Can you reproduce all of the records below word for word?

Dataset items

## Begin

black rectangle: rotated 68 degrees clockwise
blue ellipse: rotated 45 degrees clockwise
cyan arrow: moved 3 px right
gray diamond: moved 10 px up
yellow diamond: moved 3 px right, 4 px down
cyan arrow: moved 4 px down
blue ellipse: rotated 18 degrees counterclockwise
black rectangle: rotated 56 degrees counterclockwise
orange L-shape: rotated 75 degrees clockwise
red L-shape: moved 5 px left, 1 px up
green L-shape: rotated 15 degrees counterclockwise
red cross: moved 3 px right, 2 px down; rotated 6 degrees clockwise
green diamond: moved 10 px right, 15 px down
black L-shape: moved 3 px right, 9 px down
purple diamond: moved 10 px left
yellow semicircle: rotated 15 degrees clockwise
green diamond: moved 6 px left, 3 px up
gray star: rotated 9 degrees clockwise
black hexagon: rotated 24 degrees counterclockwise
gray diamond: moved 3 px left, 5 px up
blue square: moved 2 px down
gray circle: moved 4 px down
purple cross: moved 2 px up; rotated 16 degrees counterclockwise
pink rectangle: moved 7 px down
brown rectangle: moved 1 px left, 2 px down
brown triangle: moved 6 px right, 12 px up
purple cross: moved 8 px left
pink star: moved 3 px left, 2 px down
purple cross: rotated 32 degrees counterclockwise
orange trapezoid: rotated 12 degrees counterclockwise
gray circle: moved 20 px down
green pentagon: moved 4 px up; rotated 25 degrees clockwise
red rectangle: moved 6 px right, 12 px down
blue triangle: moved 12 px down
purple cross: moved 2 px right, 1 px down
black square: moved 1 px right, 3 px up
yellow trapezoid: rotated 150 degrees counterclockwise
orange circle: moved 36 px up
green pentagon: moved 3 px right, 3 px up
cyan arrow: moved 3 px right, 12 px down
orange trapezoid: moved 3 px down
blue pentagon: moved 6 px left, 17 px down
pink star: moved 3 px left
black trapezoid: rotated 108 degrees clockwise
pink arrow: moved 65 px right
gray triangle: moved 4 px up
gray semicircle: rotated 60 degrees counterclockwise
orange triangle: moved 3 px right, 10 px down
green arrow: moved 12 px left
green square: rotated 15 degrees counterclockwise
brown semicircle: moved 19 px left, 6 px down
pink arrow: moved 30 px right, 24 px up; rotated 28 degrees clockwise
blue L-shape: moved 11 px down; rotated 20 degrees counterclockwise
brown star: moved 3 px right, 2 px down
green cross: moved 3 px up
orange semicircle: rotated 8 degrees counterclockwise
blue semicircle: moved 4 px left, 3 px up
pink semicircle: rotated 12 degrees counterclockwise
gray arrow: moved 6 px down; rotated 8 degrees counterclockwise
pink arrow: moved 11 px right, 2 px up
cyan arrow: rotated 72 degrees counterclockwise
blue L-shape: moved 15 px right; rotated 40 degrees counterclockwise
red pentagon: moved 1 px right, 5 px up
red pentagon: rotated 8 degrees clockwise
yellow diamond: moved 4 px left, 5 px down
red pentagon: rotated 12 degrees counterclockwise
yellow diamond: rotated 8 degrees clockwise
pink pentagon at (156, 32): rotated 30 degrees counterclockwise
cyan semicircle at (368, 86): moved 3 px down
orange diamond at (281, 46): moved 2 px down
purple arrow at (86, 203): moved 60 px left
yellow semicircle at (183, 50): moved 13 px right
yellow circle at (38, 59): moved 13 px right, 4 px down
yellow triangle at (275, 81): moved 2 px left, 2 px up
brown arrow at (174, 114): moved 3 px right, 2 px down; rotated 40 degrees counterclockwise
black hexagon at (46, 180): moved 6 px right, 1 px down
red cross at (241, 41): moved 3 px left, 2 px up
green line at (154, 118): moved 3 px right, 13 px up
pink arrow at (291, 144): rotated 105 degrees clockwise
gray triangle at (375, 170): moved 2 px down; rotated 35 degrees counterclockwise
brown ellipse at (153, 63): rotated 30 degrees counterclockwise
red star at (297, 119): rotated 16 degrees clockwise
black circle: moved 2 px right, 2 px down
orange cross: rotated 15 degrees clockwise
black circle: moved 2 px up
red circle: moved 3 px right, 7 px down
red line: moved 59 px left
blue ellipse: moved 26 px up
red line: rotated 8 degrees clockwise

## End

▶ The result
black rectangle: rotated 68 degrees clockwise
blue ellipse: rotated 45 degrees clockwise
cyan arrow: moved 3 px right
gray diamond: moved 10 px up
yellow diamond: moved 3 px right, 4 px down
cyan arrow: moved 4 px down
blue ellipse: rotated 18 degrees counterclockwise
black rectangle: rotated 56 degrees counterclockwise
orange L-shape: rotated 75 degrees clockwise
red L-shape: moved 5 px left, 1 px up
green L-shape: rotated 15 degrees counterclockwise
red cross: moved 3 px right, 2 px down; rotated 6 degrees clockwise
green diamond: moved 10 px right, 15 px down
black L-shape: moved 3 px right, 9 px down
purple diamond: moved 10 px left
yellow semicircle: rotated 15 degrees clockwise
green diamond: moved 6 px left, 3 px up
gray star: rotated 9 degrees clockwise
black hexagon: rotated 24 degrees counterclockwise
gray diamond: moved 3 px left, 5 px up
blue square: moved 2 px down
gray circle: moved 4 px down
purple cross: moved 2 px up; rotated 16 degrees counterclockwise
pink rectangle: moved 7 px down
brown rectangle: moved 1 px left, 2 px down
brown triangle: moved 6 px right, 12 px up
purple cross: moved 8 px left
pink star: moved 3 px left, 2 px down
purple cross: rotated 32 degrees counterclockwise
orange trapezoid: rotated 12 degrees counterclockwise
gray circle: moved 20 px down
green pentagon: moved 4 px up; rotated 25 degrees clockwise
red rectangle: moved 6 px right, 12 px down
blue triangle: moved 12 px down
purple cross: moved 2 px right, 1 px down
black square: moved 1 px right, 3 px up
yellow trapezoid: rotated 150 degrees counterclockwise
orange circle: moved 36 px up
green pentagon: moved 3 px right, 3 px up
cyan arrow: moved 3 px right, 12 px down
orange trapezoid: moved 3 px down
blue pentagon: moved 6 px left, 17 px down
pink star: moved 3 px left
black trapezoid: rotated 108 degrees clockwise
pink arrow: moved 65 px right
gray triangle: moved 4 px up
gray semicircle: rotated 60 degrees counterclockwise
orange triangle: moved 3 px right, 10 px down
green arrow: moved 12 px left
green square: rotated 15 degrees counterclockwise
brown semicircle: moved 19 px left, 6 px down
pink arrow: moved 30 px right, 24 px up; rotated 28 degrees clockwise
blue L-shape: moved 11 px down; rotated 20 degrees counterclockwise
brown star: moved 3 px right, 2 px down
green cross: moved 3 px up
orange semicircle: rotated 8 degrees counterclockwise
blue semicircle: moved 4 px left, 3 px up
pink semicircle: rotated 12 degrees counterclockwise
gray arrow: moved 6 px down; rotated 8 degrees counterclockwise
pink arrow: moved 11 px right, 2 px up
cyan arrow: rotated 72 degrees counterclockwise
blue L-shape: moved 15 px right; rotated 40 degrees counterclockwise
red pentagon: moved 1 px right, 5 px up
red pentagon: rotated 8 degrees clockwise
yellow diamond: moved 4 px left, 5 px down
red pentagon: rotated 12 degrees counterclockwise
yellow diamond: rotated 8 degrees clockwise
pink pentagon at (156, 32): rotated 30 degrees counterclockwise
cyan semicircle at (368, 86): moved 3 px down
orange diamond at (281, 46): moved 2 px down
purple arrow at (86, 203): moved 60 px left
yellow semicircle at (183, 50): moved 13 px right
yellow circle at (38, 59): moved 13 px right, 4 px down
yellow triangle at (275, 81): moved 2 px left, 2 px up
brown arrow at (174, 114): moved 3 px right, 2 px down; rotated 40 degrees counterclockwise
black hexagon at (46, 180): moved 6 px right, 1 px down
red cross at (241, 41): moved 3 px left, 2 px up
green line at (154, 118): moved 3 px right, 13 px up
pink arrow at (291, 144): rotated 105 degrees clockwise
gray triangle at (375, 170): moved 2 px down; rotated 35 degrees counterclockwise
brown ellipse at (153, 63): rotated 30 degrees counterclockwise
red star at (297, 119): rotated 16 degrees clockwise
black circle: moved 2 px right, 2 px down
orange cross: rotated 15 degrees clockwise
black circle: moved 2 px up
red circle: moved 3 px right, 7 px down
red line: moved 59 px left
blue ellipse: moved 26 px up
red line: rotated 8 degrees clockwise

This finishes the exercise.